** Dataset records follows **
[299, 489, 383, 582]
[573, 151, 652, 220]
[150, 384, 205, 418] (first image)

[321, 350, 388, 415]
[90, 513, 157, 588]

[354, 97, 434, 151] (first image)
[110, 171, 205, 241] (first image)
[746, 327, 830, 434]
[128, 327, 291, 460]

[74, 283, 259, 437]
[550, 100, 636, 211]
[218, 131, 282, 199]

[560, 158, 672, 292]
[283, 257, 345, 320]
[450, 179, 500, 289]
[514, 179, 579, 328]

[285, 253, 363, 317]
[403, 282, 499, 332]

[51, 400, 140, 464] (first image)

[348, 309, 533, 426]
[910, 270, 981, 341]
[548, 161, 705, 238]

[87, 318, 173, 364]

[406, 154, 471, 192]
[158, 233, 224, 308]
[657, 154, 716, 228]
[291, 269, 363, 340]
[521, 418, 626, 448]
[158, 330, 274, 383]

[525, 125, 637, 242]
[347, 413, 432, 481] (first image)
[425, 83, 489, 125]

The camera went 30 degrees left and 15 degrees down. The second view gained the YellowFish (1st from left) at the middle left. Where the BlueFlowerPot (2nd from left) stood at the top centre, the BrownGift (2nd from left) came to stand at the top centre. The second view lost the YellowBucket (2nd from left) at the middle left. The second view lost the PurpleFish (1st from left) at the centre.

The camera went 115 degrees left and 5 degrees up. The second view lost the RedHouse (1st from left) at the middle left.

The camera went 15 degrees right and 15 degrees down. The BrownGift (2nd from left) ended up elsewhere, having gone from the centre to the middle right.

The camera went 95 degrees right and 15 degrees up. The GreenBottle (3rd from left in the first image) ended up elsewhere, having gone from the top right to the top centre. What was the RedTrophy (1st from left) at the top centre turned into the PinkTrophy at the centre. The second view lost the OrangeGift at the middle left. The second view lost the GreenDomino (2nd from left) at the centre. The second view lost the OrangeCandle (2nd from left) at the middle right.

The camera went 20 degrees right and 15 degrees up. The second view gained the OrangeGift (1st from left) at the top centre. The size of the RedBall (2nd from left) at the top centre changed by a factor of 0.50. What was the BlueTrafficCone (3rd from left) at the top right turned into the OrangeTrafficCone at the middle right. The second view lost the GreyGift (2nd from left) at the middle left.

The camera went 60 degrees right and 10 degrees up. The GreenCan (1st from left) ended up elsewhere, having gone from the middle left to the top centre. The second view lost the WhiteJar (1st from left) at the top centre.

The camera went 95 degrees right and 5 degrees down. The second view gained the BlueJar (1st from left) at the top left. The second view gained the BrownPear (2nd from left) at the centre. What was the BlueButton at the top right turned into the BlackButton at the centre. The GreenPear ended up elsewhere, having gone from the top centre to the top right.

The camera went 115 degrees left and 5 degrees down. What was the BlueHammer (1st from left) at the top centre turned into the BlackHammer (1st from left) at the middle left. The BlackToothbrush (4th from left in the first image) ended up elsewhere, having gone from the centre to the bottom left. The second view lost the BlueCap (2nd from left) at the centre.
** End of Dataset records **
*What to produce*
What is needed is an exact transcription of every entry.

*Reply*
[299, 489, 383, 582]
[573, 151, 652, 220]
[150, 384, 205, 418] (first image)

[321, 350, 388, 415]
[90, 513, 157, 588]

[354, 97, 434, 151] (first image)
[110, 171, 205, 241] (first image)
[746, 327, 830, 434]
[128, 327, 291, 460]

[74, 283, 259, 437]
[550, 100, 636, 211]
[218, 131, 282, 199]

[560, 158, 672, 292]
[283, 257, 345, 320]
[450, 179, 500, 289]
[514, 179, 579, 328]

[285, 253, 363, 317]
[403, 282, 499, 332]

[51, 400, 140, 464] (first image)

[348, 309, 533, 426]
[910, 270, 981, 341]
[548, 161, 705, 238]

[87, 318, 173, 364]

[406, 154, 471, 192]
[158, 233, 224, 308]
[657, 154, 716, 228]
[291, 269, 363, 340]
[521, 418, 626, 448]
[158, 330, 274, 383]

[525, 125, 637, 242]
[347, 413, 432, 481] (first image)
[425, 83, 489, 125]

The camera went 30 degrees left and 15 degrees down. The second view gained the YellowFish (1st from left) at the middle left. Where the BlueFlowerPot (2nd from left) stood at the top centre, the BrownGift (2nd from left) came to stand at the top centre. The second view lost the YellowBucket (2nd from left) at the middle left. The second view lost the PurpleFish (1st from left) at the centre.

The camera went 115 degrees left and 5 degrees up. The second view lost the RedHouse (1st from left) at the middle left.

The camera went 15 degrees right and 15 degrees down. The BrownGift (2nd from left) ended up elsewhere, having gone from the centre to the middle right.

The camera went 95 degrees right and 15 degrees up. The GreenBottle (3rd from left in the first image) ended up elsewhere, having gone from the top right to the top centre. What was the RedTrophy (1st from left) at the top centre turned into the PinkTrophy at the centre. The second view lost the OrangeGift at the middle left. The second view lost the GreenDomino (2nd from left) at the centre. The second view lost the OrangeCandle (2nd from left) at the middle right.

The camera went 20 degrees right and 15 degrees up. The second view gained the OrangeGift (1st from left) at the top centre. The size of the RedBall (2nd from left) at the top centre changed by a factor of 0.50. What was the BlueTrafficCone (3rd from left) at the top right turned into the OrangeTrafficCone at the middle right. The second view lost the GreyGift (2nd from left) at the middle left.

The camera went 60 degrees right and 10 degrees up. The GreenCan (1st from left) ended up elsewhere, having gone from the middle left to the top centre. The second view lost the WhiteJar (1st from left) at the top centre.

The camera went 95 degrees right and 5 degrees down. The second view gained the BlueJar (1st from left) at the top left. The second view gained the BrownPear (2nd from left) at the centre. What was the BlueButton at the top right turned into the BlackButton at the centre. The GreenPear ended up elsewhere, having gone from the top centre to the top right.

The camera went 115 degrees left and 5 degrees down. What was the BlueHammer (1st from left) at the top centre turned into the BlackHammer (1st from left) at the middle left. The BlackToothbrush (4th from left in the first image) ended up elsewhere, having gone from the centre to the bottom left. The second view lost the BlueCap (2nd from left) at the centre.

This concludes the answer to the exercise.